# WORK TASK:
From the listing below, set down exactly the lines between the one holding "orange dice [107,254,147,297]" and the one holding "black can [581,215,621,275]", inclusive. No other line is wanted.

#####

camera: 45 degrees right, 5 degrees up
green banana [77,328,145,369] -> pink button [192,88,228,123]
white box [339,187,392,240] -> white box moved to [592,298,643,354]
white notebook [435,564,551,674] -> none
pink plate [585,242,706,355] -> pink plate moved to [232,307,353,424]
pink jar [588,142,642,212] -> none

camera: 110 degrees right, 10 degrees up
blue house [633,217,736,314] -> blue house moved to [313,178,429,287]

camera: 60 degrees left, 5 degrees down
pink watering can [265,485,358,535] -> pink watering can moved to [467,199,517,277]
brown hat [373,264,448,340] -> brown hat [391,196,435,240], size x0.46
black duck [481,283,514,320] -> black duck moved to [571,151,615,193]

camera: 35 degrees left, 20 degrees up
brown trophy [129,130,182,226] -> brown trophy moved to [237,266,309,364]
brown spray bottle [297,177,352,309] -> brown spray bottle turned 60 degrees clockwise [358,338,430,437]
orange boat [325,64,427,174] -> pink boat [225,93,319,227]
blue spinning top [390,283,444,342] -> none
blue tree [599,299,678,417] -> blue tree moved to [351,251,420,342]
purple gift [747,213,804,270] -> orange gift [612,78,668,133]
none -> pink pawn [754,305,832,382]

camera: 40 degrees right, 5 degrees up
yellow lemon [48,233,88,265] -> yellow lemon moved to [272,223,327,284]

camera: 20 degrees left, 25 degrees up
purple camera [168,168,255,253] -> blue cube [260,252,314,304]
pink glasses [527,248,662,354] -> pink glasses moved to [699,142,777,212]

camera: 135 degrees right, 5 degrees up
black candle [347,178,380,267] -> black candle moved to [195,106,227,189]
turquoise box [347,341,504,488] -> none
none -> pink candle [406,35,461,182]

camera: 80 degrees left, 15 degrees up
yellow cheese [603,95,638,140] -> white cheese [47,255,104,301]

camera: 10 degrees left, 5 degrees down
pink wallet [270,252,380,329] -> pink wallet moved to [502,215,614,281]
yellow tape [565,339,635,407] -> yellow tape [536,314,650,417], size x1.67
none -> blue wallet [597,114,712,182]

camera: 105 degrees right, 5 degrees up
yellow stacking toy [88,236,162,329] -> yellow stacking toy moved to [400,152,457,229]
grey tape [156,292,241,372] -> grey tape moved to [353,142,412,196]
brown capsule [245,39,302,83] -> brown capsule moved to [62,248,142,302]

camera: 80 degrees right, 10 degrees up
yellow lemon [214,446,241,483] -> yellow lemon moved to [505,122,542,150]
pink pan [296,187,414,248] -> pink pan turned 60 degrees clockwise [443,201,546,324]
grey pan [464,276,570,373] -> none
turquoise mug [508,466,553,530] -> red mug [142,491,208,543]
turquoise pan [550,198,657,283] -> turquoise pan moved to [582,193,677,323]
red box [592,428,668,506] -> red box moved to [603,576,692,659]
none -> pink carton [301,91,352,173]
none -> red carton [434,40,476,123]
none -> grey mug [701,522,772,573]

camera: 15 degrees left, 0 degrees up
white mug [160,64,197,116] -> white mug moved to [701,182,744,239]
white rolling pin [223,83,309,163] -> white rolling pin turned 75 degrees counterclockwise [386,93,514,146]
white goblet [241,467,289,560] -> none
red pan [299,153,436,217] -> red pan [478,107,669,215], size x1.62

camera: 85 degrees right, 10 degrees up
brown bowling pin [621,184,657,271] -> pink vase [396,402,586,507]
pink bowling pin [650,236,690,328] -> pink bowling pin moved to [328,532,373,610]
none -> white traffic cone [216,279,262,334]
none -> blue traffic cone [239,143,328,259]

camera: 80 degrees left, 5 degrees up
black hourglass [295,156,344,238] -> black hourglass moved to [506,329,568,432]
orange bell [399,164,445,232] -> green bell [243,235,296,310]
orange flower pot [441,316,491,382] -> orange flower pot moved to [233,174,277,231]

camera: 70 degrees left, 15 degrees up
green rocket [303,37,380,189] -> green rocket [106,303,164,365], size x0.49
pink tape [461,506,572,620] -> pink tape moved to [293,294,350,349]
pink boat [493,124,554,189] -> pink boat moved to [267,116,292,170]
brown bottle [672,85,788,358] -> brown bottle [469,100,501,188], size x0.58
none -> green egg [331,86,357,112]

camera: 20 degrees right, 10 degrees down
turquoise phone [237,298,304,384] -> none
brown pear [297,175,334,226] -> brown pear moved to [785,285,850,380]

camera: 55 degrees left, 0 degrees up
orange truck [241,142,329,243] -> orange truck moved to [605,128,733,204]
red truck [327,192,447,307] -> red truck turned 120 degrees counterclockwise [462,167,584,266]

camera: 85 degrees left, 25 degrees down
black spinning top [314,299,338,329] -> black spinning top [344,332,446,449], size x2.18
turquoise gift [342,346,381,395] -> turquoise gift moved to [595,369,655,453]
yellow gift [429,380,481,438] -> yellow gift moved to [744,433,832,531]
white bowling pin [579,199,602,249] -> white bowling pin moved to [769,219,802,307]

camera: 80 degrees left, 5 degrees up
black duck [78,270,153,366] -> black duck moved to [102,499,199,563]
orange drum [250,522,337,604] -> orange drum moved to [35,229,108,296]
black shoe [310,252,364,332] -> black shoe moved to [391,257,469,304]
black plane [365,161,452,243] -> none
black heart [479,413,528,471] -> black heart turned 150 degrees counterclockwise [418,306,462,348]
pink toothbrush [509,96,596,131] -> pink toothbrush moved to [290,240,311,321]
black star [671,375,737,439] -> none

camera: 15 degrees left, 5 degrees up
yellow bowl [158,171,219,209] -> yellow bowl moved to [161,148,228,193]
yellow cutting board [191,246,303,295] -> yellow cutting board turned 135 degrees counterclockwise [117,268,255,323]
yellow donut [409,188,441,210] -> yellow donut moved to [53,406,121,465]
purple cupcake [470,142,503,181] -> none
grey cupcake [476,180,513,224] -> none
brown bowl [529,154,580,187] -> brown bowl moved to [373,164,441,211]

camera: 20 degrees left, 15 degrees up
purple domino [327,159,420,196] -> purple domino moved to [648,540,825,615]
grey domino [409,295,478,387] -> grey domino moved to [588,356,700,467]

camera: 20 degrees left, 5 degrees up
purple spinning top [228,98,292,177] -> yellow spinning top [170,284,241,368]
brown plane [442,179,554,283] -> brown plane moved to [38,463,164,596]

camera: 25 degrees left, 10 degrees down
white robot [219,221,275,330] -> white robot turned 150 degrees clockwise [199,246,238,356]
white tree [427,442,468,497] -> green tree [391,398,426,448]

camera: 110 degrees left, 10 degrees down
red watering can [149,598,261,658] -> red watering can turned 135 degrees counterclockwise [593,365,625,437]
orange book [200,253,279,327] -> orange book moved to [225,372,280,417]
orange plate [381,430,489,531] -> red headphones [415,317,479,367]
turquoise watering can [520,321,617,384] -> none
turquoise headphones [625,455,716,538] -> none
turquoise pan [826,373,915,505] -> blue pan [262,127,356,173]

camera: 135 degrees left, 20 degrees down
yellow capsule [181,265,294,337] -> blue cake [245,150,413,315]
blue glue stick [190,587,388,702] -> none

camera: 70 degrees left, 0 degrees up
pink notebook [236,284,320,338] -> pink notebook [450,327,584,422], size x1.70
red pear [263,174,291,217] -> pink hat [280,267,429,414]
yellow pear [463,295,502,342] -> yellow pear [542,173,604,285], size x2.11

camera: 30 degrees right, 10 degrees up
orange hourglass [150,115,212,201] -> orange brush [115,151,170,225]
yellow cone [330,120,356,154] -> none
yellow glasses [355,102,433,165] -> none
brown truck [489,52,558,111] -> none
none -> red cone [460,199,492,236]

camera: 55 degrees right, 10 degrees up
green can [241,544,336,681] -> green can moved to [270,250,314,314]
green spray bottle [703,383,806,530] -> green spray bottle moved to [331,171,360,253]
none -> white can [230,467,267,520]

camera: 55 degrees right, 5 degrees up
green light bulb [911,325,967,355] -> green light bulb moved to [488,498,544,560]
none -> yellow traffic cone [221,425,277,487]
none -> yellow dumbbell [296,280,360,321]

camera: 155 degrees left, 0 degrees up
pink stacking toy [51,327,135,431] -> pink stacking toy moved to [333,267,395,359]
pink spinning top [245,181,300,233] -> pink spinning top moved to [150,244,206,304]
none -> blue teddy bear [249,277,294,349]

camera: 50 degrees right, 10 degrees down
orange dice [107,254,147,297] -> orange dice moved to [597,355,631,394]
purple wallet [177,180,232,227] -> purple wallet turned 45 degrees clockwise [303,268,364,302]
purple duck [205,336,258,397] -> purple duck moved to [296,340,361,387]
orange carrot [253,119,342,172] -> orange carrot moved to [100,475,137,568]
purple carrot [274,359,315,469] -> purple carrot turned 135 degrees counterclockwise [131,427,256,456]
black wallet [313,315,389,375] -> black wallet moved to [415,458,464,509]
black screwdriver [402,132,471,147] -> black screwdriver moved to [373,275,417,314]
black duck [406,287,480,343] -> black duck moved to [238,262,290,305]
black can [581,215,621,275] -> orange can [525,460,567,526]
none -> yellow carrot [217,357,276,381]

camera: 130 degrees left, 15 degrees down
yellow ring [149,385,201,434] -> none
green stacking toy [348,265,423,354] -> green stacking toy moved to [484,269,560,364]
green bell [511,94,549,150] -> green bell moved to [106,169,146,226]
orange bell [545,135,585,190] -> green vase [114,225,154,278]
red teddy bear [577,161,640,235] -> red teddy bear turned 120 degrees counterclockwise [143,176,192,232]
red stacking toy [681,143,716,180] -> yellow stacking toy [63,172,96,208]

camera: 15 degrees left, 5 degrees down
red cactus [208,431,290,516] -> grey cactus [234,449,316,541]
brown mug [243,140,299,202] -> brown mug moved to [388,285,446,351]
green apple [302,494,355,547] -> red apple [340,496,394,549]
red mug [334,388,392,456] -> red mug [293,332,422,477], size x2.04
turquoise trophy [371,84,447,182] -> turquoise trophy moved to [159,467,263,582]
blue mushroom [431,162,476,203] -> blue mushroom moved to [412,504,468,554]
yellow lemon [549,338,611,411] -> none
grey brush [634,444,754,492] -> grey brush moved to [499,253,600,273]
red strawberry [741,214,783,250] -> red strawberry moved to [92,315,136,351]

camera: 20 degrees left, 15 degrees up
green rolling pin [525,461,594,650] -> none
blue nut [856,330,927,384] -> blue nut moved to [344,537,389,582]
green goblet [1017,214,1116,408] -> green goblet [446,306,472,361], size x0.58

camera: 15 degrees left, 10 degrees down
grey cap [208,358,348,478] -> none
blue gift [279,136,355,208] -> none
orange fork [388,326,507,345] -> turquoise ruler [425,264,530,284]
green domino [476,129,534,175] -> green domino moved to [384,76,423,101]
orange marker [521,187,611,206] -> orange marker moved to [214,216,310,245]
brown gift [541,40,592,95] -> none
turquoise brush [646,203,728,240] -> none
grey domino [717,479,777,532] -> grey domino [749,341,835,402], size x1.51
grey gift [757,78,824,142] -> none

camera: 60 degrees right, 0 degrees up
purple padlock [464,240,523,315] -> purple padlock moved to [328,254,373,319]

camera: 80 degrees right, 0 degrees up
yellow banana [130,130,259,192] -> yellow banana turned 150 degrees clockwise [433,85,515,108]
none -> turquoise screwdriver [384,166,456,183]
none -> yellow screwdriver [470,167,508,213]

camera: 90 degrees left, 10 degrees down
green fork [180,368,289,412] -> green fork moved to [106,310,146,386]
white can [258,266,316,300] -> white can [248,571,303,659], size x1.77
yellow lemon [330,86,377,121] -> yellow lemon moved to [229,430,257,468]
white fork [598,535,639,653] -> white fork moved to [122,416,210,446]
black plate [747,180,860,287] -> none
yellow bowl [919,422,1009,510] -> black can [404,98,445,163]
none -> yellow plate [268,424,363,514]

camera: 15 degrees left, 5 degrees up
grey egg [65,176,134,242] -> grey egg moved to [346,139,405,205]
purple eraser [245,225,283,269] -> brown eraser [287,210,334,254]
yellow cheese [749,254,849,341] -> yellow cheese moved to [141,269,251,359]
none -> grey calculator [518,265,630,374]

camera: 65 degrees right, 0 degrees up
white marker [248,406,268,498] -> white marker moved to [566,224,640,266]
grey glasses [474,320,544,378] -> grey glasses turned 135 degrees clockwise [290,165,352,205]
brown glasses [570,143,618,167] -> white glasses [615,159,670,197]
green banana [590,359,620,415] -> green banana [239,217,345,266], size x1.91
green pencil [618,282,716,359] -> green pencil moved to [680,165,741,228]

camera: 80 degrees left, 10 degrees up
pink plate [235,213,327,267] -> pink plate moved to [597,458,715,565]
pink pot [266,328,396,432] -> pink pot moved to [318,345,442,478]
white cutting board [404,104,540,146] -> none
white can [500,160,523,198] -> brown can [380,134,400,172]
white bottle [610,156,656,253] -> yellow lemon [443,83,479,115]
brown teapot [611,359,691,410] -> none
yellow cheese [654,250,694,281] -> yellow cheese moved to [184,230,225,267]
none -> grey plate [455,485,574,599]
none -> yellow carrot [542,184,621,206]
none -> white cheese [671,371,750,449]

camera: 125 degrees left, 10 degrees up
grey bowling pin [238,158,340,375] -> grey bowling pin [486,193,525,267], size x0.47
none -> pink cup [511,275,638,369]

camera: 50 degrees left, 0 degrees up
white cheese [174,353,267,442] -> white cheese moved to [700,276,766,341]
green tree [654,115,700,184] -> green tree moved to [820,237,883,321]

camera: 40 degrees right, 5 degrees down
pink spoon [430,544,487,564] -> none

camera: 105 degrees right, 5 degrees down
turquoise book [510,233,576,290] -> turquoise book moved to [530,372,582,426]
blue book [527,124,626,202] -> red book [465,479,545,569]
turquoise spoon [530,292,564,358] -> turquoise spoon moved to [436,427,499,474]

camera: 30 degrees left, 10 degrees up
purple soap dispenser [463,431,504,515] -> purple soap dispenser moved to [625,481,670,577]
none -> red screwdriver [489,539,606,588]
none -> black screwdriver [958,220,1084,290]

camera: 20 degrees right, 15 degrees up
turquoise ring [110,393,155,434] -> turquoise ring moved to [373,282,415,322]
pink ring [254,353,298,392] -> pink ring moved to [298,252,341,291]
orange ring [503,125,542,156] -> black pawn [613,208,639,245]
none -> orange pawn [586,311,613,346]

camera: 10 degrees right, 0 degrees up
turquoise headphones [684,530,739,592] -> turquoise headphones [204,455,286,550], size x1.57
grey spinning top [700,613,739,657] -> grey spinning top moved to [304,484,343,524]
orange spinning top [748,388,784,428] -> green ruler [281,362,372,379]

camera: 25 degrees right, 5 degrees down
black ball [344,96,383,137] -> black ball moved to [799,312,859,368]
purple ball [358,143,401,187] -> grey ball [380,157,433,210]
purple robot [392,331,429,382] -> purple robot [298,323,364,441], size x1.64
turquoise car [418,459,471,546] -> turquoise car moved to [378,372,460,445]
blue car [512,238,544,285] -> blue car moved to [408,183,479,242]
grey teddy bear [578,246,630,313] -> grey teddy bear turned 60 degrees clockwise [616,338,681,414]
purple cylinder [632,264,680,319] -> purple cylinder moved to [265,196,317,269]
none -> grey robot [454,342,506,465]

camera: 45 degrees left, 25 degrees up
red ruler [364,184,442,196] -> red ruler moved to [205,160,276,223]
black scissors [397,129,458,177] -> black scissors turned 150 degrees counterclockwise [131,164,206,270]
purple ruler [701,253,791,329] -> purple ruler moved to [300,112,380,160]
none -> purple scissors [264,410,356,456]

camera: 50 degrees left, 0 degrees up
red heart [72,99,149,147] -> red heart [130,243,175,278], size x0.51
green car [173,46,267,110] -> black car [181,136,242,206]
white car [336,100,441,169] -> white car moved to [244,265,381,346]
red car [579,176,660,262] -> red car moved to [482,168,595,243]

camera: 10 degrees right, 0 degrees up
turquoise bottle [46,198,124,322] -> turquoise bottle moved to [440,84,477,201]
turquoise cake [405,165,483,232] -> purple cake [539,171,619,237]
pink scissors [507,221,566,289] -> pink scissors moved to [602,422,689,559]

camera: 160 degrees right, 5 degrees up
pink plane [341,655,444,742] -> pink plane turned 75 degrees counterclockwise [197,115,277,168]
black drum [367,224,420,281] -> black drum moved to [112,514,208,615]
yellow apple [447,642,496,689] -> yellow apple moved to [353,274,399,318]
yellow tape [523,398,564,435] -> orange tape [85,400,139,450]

#####

# SOLVED PROBLEM:
orange dice [107,254,147,297] -> orange dice moved to [597,355,631,394]
purple wallet [177,180,232,227] -> purple wallet turned 45 degrees clockwise [303,268,364,302]
purple duck [205,336,258,397] -> purple duck moved to [296,340,361,387]
orange carrot [253,119,342,172] -> orange carrot moved to [100,475,137,568]
purple carrot [274,359,315,469] -> purple carrot turned 135 degrees counterclockwise [131,427,256,456]
black wallet [313,315,389,375] -> black wallet moved to [415,458,464,509]
black screwdriver [402,132,471,147] -> black screwdriver moved to [373,275,417,314]
black duck [406,287,480,343] -> black duck moved to [238,262,290,305]
black can [581,215,621,275] -> orange can [525,460,567,526]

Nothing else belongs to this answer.